» DESCRIPTION OF THE TASK
The line with "move: red pear" marks the first line to copy, and the line with "replace: orange fork" marks the last. Transcribe that stretch of the data below exactly, without pictures.

+===+

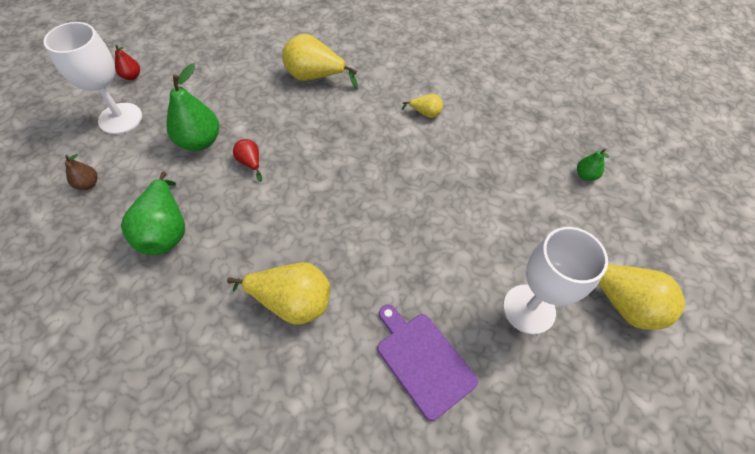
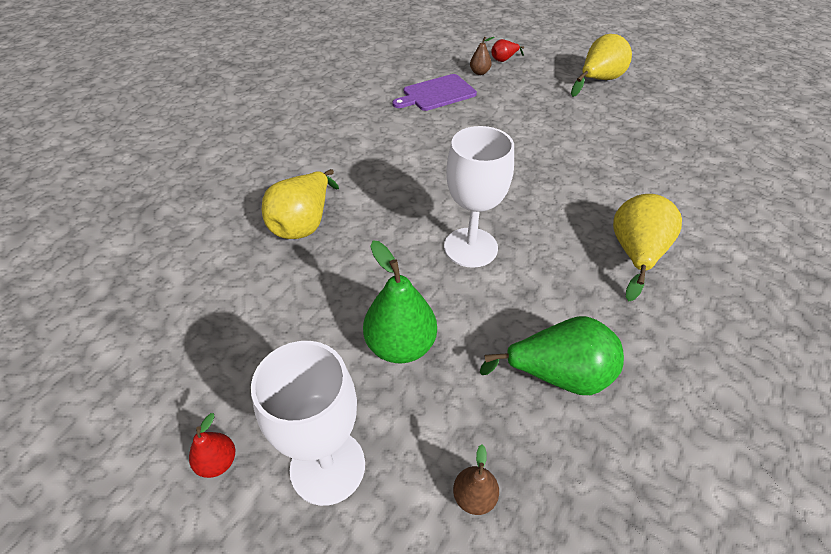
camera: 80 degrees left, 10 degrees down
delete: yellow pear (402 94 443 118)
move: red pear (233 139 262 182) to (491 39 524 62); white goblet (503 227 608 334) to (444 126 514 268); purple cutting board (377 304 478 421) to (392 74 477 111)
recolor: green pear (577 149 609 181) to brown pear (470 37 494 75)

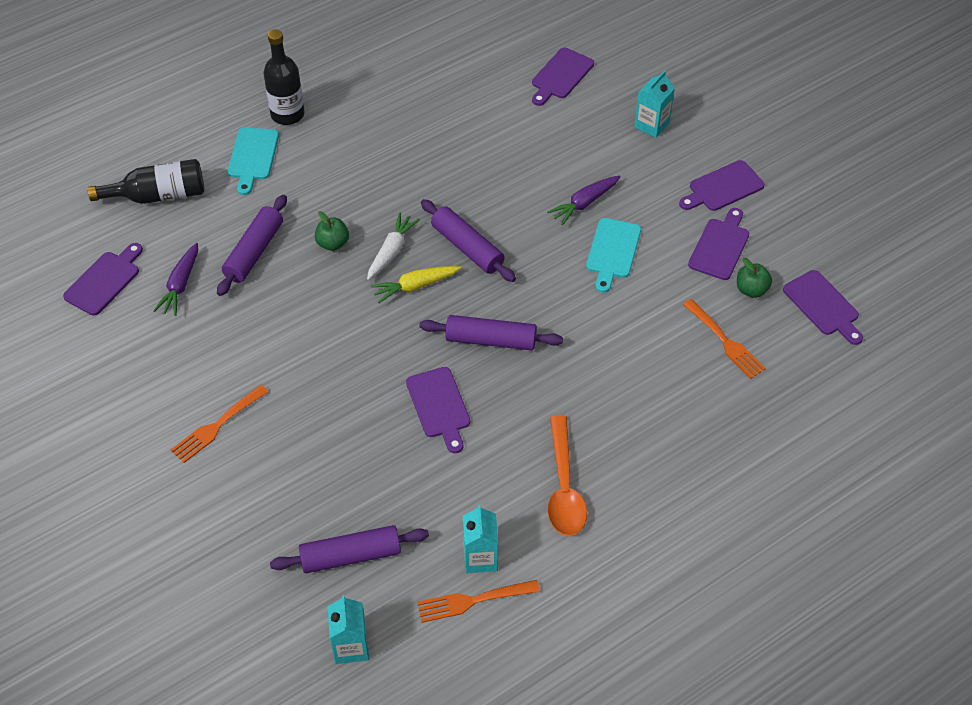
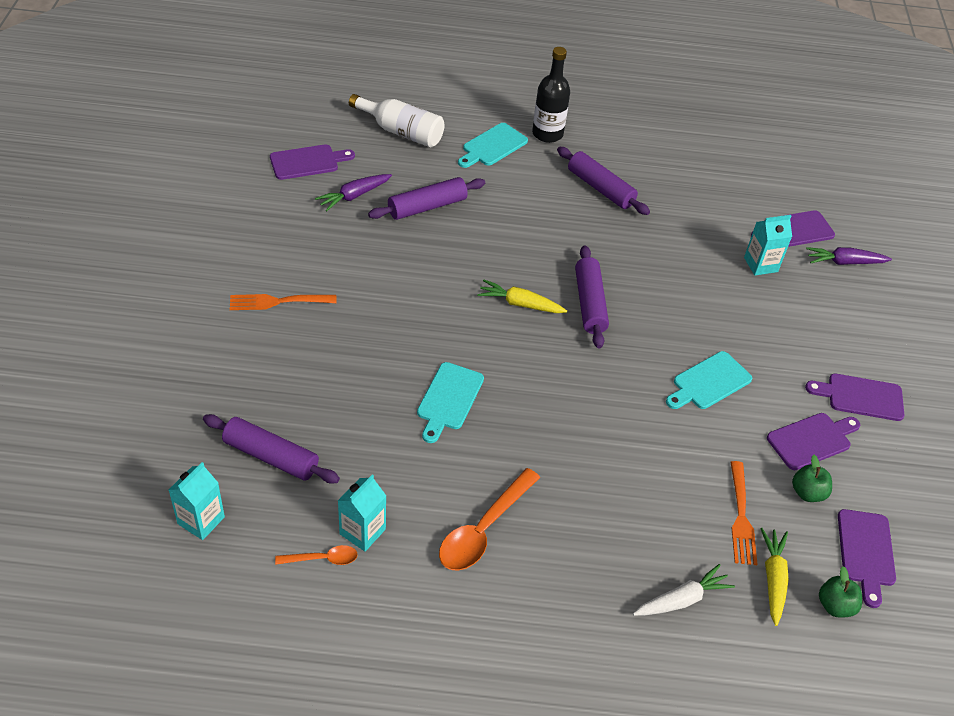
camera: 35 degrees right, 5 degrees down
insert: yellow carrot (760 528 789 626)
move: turquoise carton (634 70 675 138) to (744 215 792 275); purple carrot (547 175 621 226) to (806 247 892 265); green apple (315 211 349 251) to (819 566 862 618); white carrot (367 212 420 280) to (633 564 735 616); purple rolling pin (420 315 563 350) to (557 147 650 215)
replace: orange fork (417 580 540 623) to orange spoon (275 545 358 565)
recolor: black bottle (88 159 204 204) to white bottle (349 94 445 147); purple cutting board (406 367 470 453) to turquoise cutting board (417 362 484 443)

+===+

» RESPONSE TO THE TASK
move: red pear (233 139 262 182) to (491 39 524 62); white goblet (503 227 608 334) to (444 126 514 268); purple cutting board (377 304 478 421) to (392 74 477 111)
recolor: green pear (577 149 609 181) to brown pear (470 37 494 75)

camera: 35 degrees right, 5 degrees down
insert: yellow carrot (760 528 789 626)
move: turquoise carton (634 70 675 138) to (744 215 792 275); purple carrot (547 175 621 226) to (806 247 892 265); green apple (315 211 349 251) to (819 566 862 618); white carrot (367 212 420 280) to (633 564 735 616); purple rolling pin (420 315 563 350) to (557 147 650 215)
replace: orange fork (417 580 540 623) to orange spoon (275 545 358 565)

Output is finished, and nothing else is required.